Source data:
---*---

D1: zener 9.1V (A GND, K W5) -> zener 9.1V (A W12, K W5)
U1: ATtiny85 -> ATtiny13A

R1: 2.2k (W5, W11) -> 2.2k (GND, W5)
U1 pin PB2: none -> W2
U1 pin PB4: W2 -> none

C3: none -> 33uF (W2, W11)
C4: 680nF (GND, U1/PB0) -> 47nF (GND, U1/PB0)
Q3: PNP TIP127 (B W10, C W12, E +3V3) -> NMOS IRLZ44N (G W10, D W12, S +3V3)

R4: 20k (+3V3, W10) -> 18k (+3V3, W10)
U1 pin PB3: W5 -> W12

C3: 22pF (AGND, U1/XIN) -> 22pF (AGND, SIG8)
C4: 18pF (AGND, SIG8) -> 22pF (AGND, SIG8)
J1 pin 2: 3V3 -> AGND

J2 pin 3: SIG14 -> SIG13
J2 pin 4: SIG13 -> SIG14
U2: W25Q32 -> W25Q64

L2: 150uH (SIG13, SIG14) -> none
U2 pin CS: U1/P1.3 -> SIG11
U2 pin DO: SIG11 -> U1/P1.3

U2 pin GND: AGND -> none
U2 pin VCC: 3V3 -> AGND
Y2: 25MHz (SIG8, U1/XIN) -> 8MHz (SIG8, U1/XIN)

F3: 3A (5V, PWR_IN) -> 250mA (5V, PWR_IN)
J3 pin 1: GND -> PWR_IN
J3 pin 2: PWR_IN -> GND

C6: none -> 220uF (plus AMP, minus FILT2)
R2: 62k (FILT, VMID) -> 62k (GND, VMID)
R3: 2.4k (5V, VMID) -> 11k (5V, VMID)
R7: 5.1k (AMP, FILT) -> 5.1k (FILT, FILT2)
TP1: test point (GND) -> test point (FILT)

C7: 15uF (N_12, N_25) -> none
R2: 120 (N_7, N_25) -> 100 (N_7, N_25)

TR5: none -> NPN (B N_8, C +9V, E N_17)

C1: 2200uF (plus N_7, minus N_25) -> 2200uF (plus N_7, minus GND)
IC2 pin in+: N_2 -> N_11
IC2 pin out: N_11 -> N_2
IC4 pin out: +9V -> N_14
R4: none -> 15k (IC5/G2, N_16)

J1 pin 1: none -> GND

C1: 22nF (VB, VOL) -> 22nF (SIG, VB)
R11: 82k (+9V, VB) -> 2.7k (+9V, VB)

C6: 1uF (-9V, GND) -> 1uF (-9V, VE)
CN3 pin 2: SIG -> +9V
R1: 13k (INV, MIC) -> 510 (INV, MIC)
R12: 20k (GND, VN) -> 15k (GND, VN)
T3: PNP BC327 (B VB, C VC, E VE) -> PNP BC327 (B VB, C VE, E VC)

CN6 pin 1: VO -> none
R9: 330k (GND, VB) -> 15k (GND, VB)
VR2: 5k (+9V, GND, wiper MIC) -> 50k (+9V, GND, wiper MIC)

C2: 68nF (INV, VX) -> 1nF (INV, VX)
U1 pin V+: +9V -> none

---*---

» **Assignment**: Find the word "VMID" in the records, and report each line that has it.

» **Output of the task**:
R2: 62k (FILT, VMID) -> 62k (GND, VMID)
R3: 2.4k (5V, VMID) -> 11k (5V, VMID)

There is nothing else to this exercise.